Extracted data >>
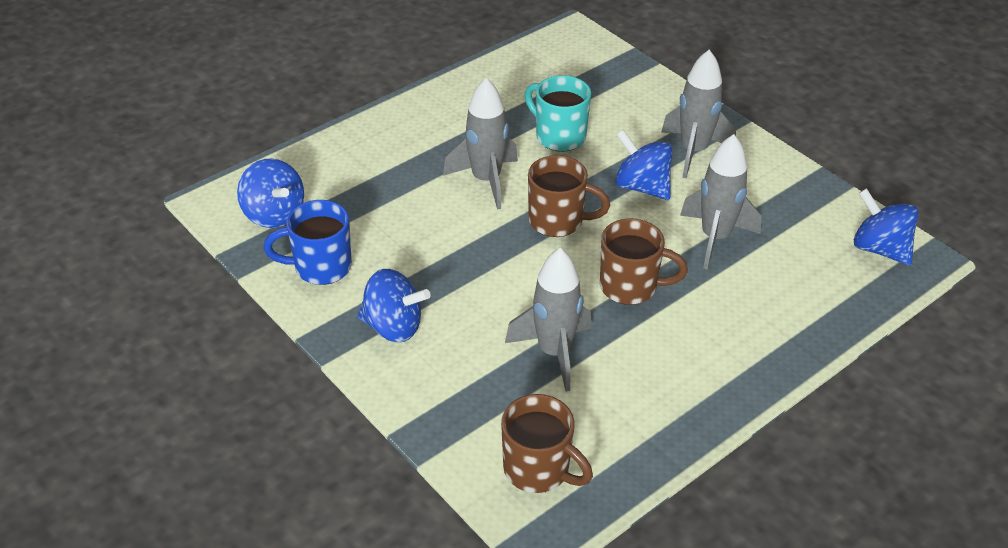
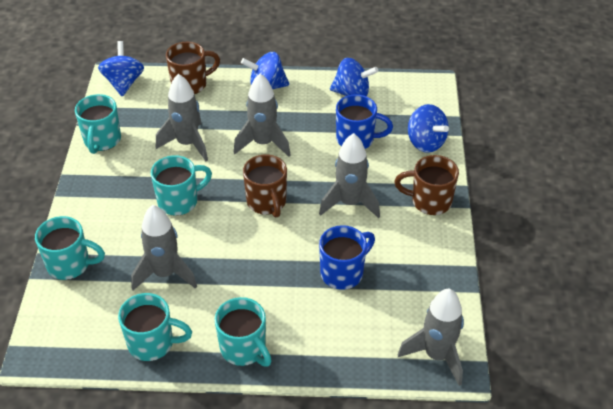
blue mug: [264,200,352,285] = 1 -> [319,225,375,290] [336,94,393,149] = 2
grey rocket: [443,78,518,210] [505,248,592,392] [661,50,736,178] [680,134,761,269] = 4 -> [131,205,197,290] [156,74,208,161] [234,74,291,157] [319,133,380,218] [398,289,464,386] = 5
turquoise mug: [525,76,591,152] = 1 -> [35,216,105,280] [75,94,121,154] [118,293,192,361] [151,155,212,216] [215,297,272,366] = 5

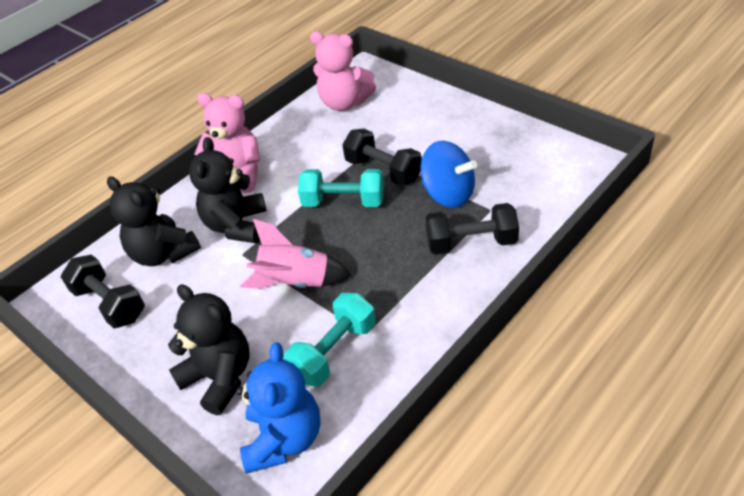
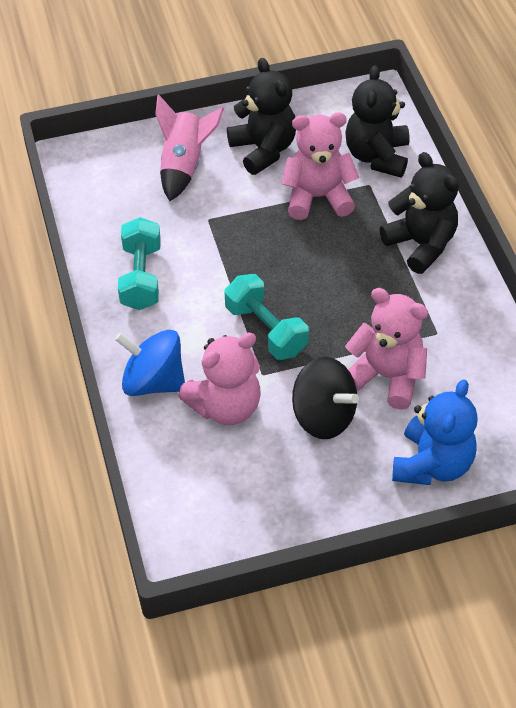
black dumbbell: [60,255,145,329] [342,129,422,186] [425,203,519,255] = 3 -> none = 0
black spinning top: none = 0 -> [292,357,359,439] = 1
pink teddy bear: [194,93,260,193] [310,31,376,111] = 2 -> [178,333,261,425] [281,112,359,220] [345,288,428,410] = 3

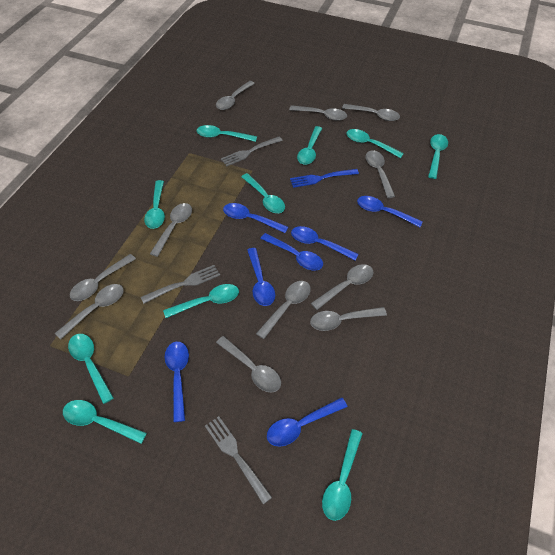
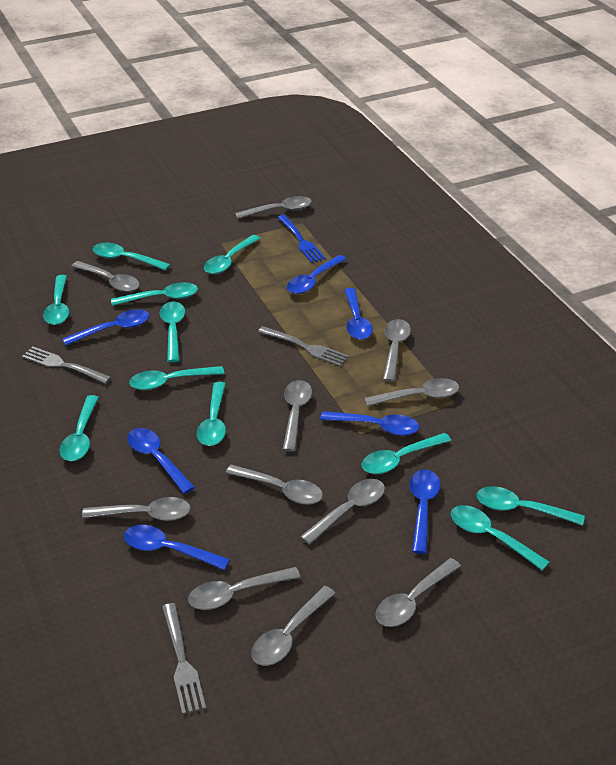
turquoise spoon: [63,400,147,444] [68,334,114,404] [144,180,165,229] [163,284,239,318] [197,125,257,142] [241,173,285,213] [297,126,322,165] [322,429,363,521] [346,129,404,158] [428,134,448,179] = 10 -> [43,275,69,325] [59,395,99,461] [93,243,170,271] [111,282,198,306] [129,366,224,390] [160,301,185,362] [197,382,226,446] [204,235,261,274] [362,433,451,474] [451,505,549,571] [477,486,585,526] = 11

Assignment >>
Reproduce precisely the lines of the entries above, from the one containing "turquoise mug: [525,76,591,152]" through the final one, both ends included, and omit the pictures.

Expected answer >>
turquoise mug: [525,76,591,152] = 1 -> [35,216,105,280] [75,94,121,154] [118,293,192,361] [151,155,212,216] [215,297,272,366] = 5

black dumbbell: [60,255,145,329] [342,129,422,186] [425,203,519,255] = 3 -> none = 0
black spinning top: none = 0 -> [292,357,359,439] = 1
pink teddy bear: [194,93,260,193] [310,31,376,111] = 2 -> [178,333,261,425] [281,112,359,220] [345,288,428,410] = 3

turquoise spoon: [63,400,147,444] [68,334,114,404] [144,180,165,229] [163,284,239,318] [197,125,257,142] [241,173,285,213] [297,126,322,165] [322,429,363,521] [346,129,404,158] [428,134,448,179] = 10 -> [43,275,69,325] [59,395,99,461] [93,243,170,271] [111,282,198,306] [129,366,224,390] [160,301,185,362] [197,382,226,446] [204,235,261,274] [362,433,451,474] [451,505,549,571] [477,486,585,526] = 11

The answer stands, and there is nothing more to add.